### Task requirements
If a picture appears in the records, leave it out and transcribe the rest exactly.

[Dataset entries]

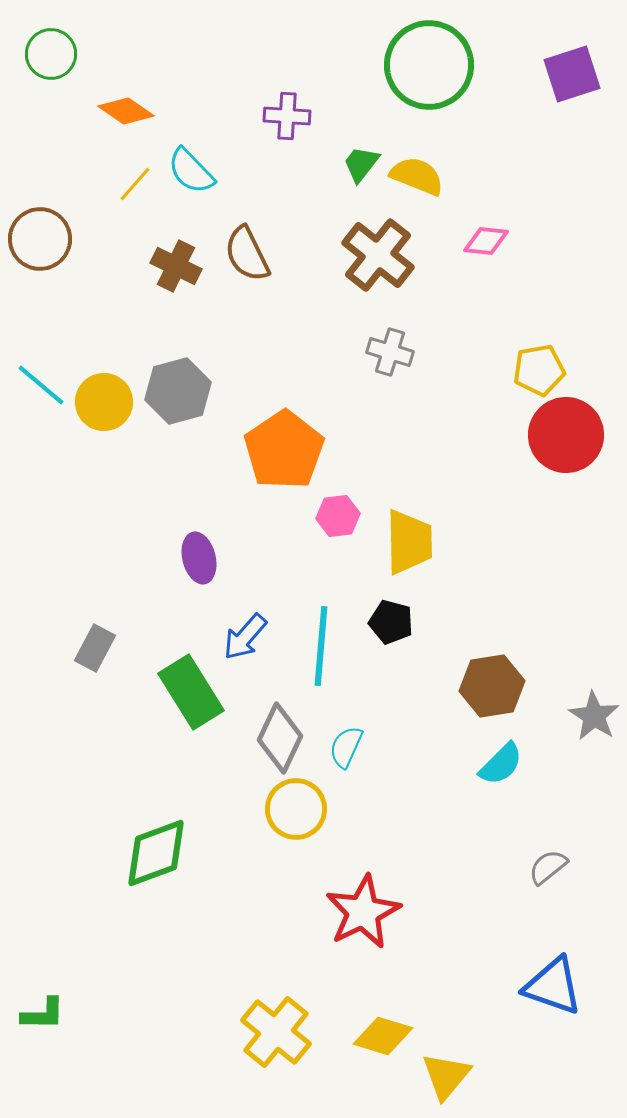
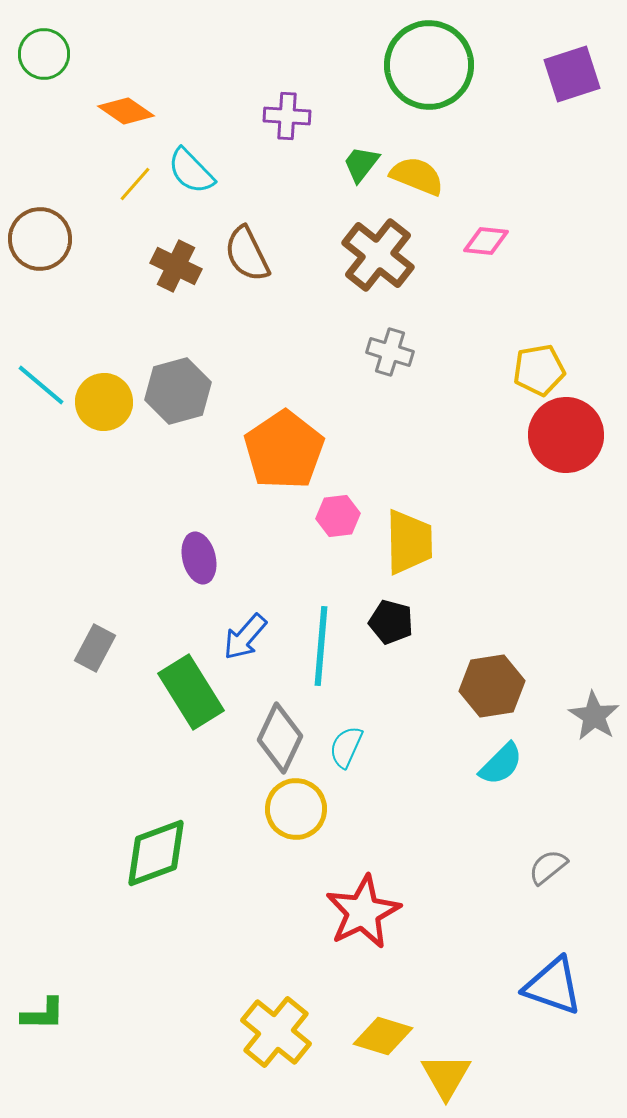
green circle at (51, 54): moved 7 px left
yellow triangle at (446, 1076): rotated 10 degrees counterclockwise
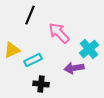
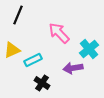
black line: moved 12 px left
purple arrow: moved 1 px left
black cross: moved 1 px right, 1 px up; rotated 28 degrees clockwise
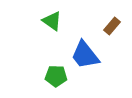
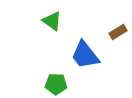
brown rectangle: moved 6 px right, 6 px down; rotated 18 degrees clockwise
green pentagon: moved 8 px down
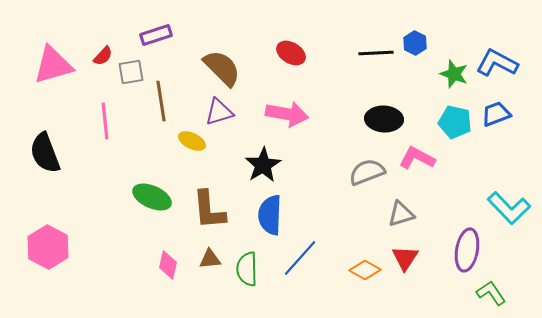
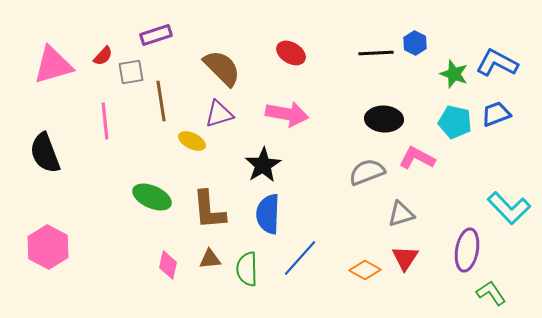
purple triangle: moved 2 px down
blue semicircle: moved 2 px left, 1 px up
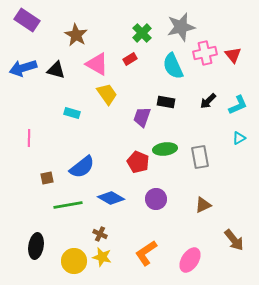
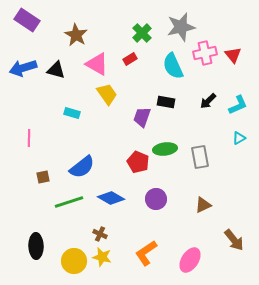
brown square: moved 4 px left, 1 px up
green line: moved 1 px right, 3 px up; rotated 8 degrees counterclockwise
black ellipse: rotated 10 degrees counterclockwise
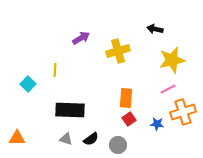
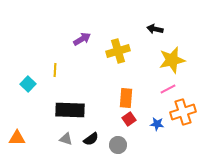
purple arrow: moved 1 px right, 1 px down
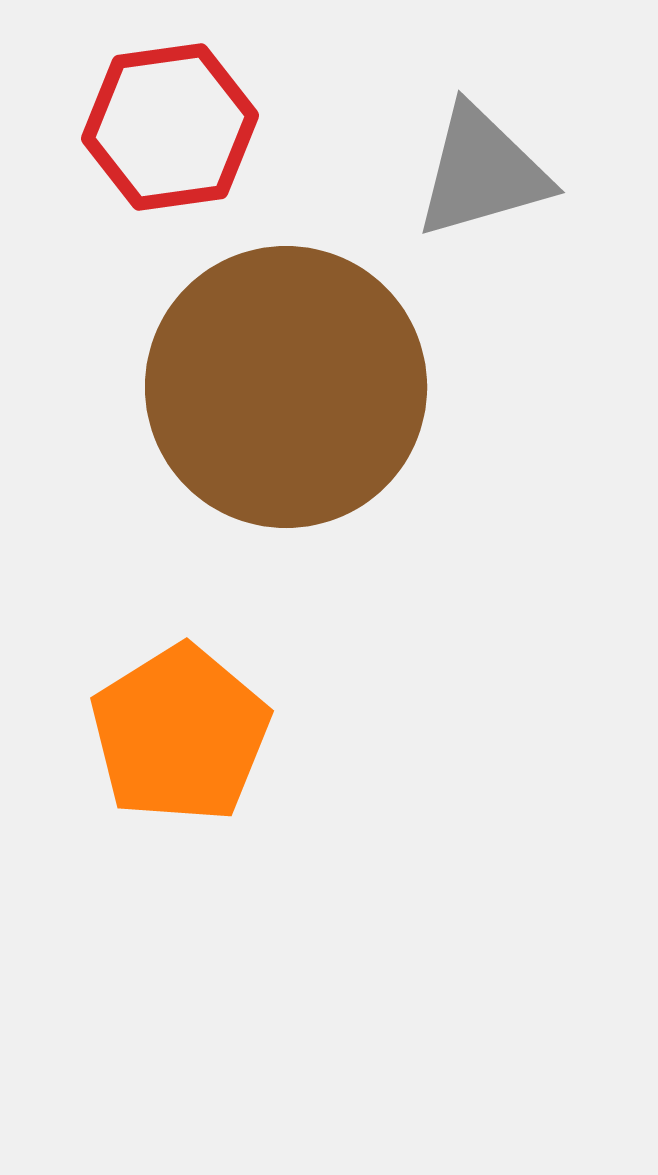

### Task solution
green circle at (51, 54): moved 7 px left
yellow triangle at (446, 1076): rotated 10 degrees counterclockwise
black line: moved 12 px left
purple arrow: moved 1 px left
black cross: moved 1 px right, 1 px up; rotated 28 degrees clockwise
brown rectangle: moved 6 px right, 6 px down; rotated 18 degrees clockwise
green pentagon: moved 8 px down
purple triangle: moved 2 px down
blue semicircle: moved 2 px left, 1 px up
brown square: moved 4 px left, 1 px up
green line: moved 1 px right, 3 px up; rotated 8 degrees counterclockwise
black ellipse: rotated 10 degrees counterclockwise
purple arrow: moved 1 px right, 1 px down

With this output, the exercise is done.